[Opening Material supplied section]

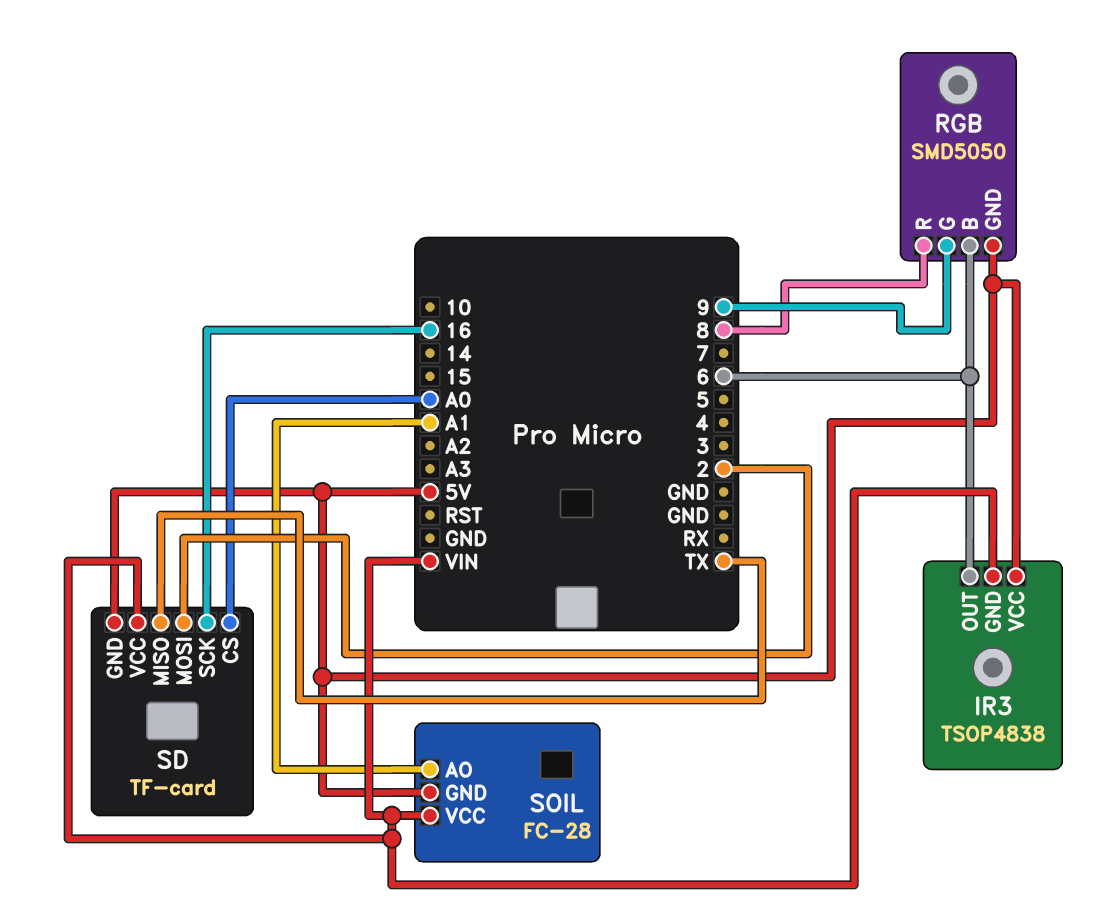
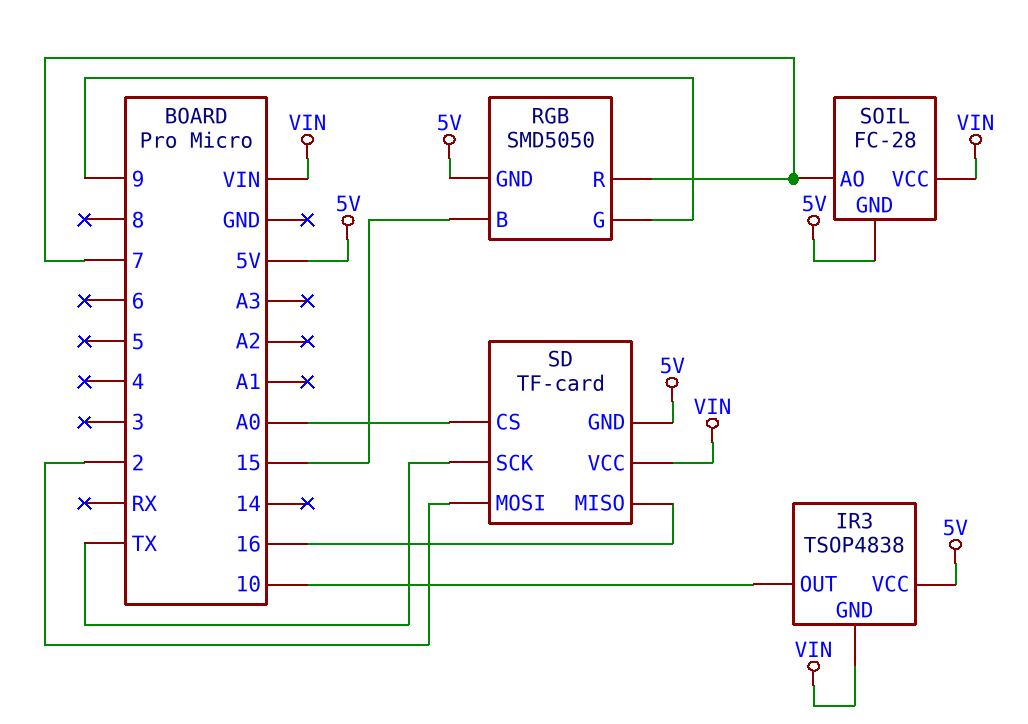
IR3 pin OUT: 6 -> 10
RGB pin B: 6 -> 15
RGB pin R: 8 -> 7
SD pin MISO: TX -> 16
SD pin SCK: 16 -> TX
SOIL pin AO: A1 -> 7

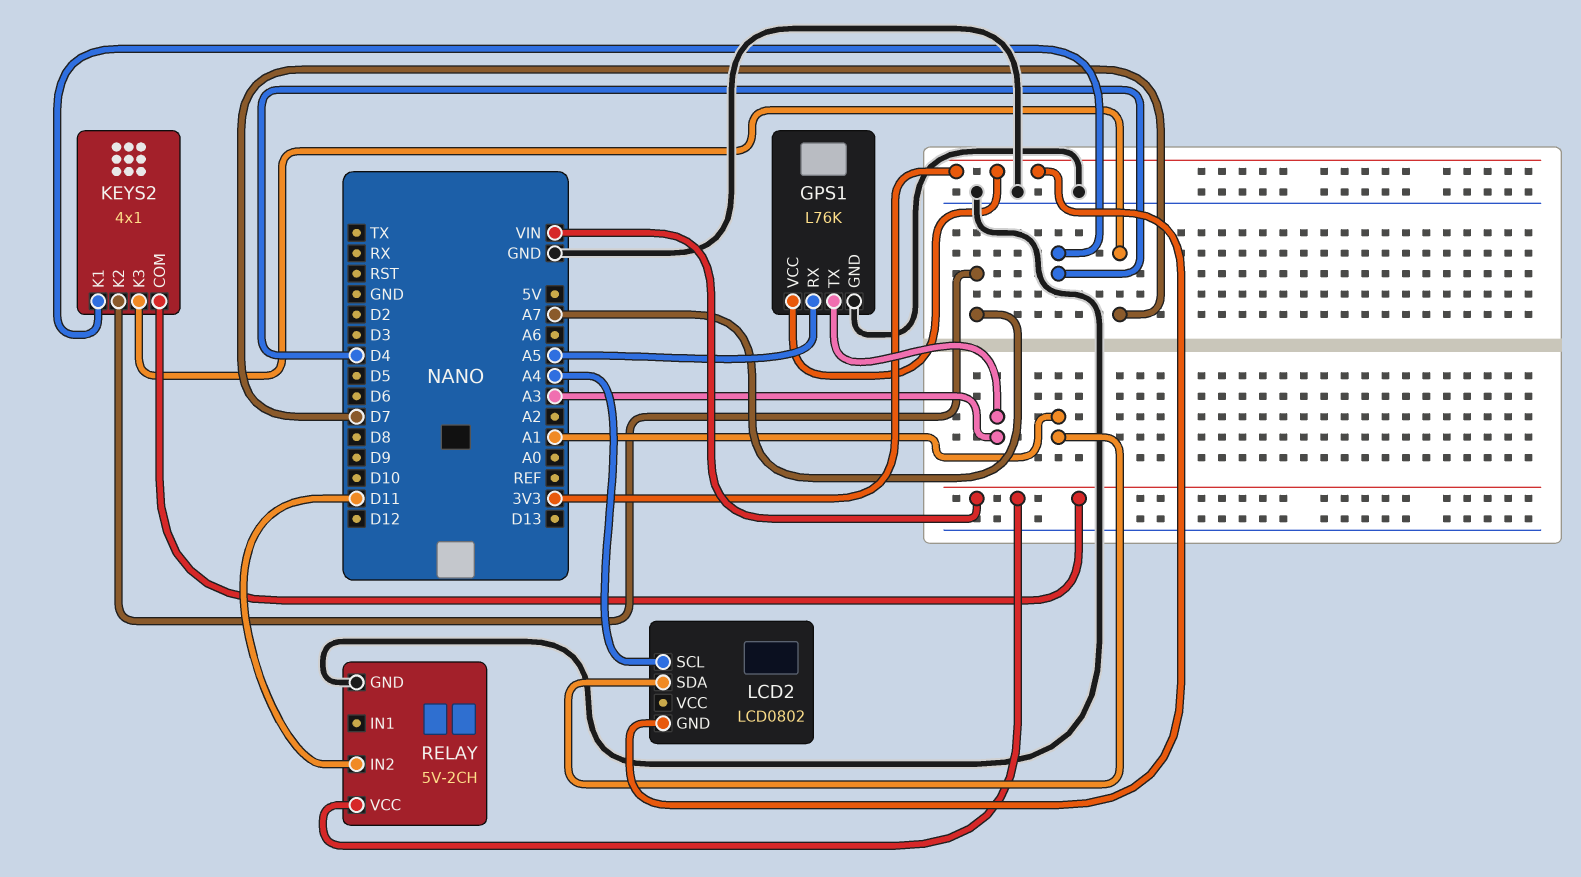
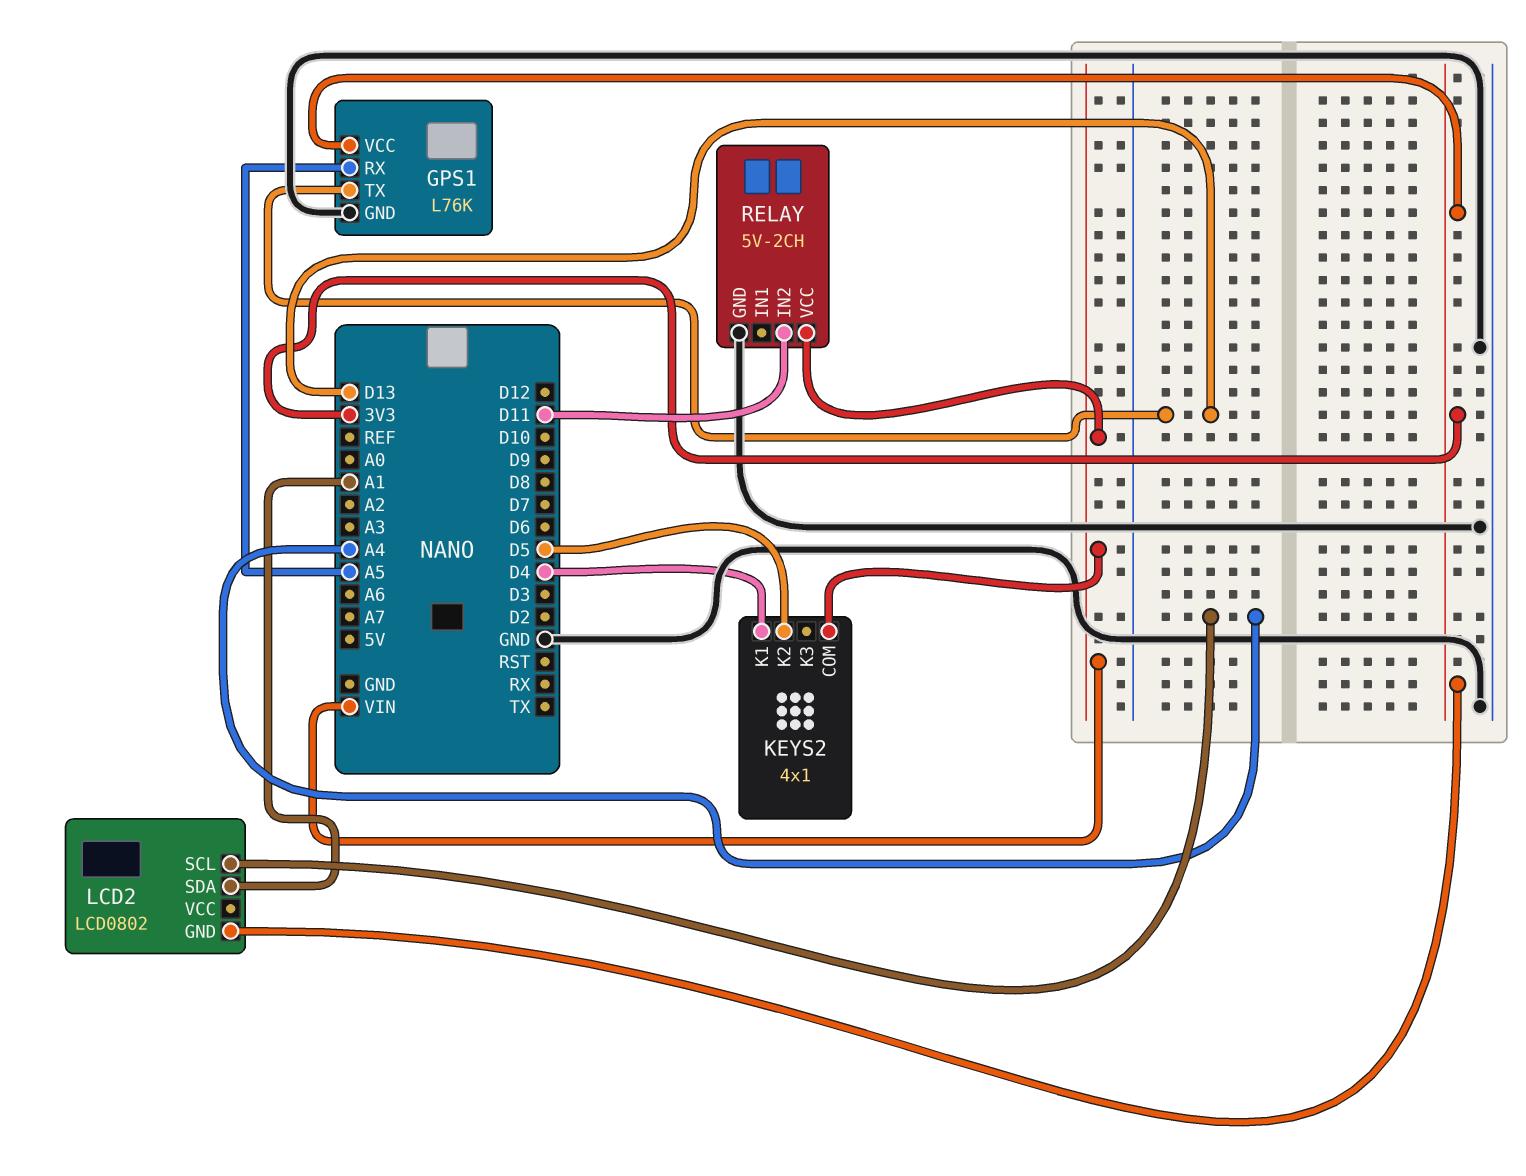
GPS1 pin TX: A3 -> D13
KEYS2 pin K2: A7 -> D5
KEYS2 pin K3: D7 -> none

[Closing Material supplied section]

● **Task goal**:
Word for word, repeat the lines of data above, omitting every picture.

● **Written response**:
IR3 pin OUT: 6 -> 10
RGB pin B: 6 -> 15
RGB pin R: 8 -> 7
SD pin MISO: TX -> 16
SD pin SCK: 16 -> TX
SOIL pin AO: A1 -> 7

GPS1 pin TX: A3 -> D13
KEYS2 pin K2: A7 -> D5
KEYS2 pin K3: D7 -> none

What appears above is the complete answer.